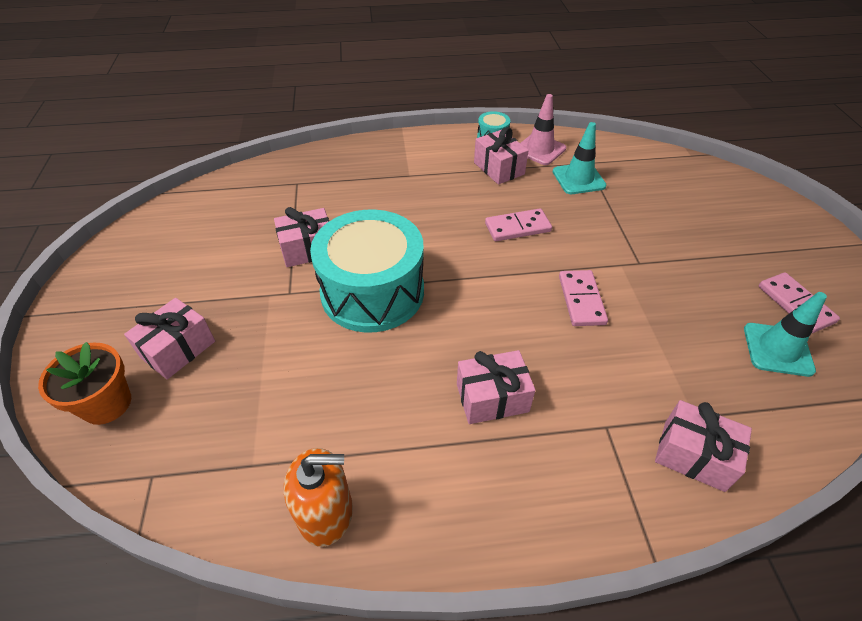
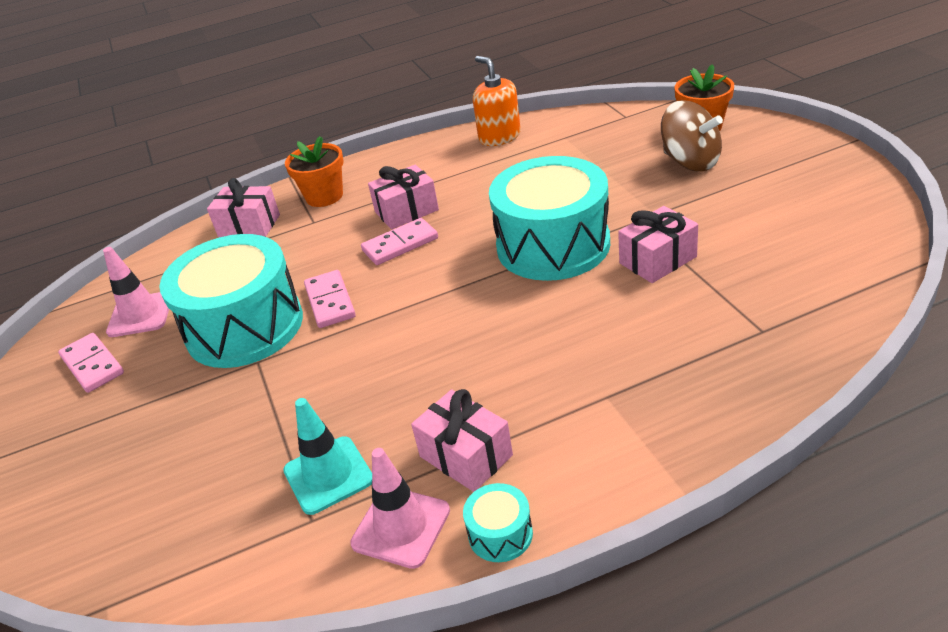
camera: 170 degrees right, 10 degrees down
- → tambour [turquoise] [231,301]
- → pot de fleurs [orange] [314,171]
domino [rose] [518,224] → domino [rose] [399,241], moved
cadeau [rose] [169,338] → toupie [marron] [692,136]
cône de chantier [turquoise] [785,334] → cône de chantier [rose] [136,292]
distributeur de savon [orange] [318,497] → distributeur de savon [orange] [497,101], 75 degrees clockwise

§ **How to complete this task**
Work out how many lines above contain "orange", then write only that number.

§ **Answer below**
2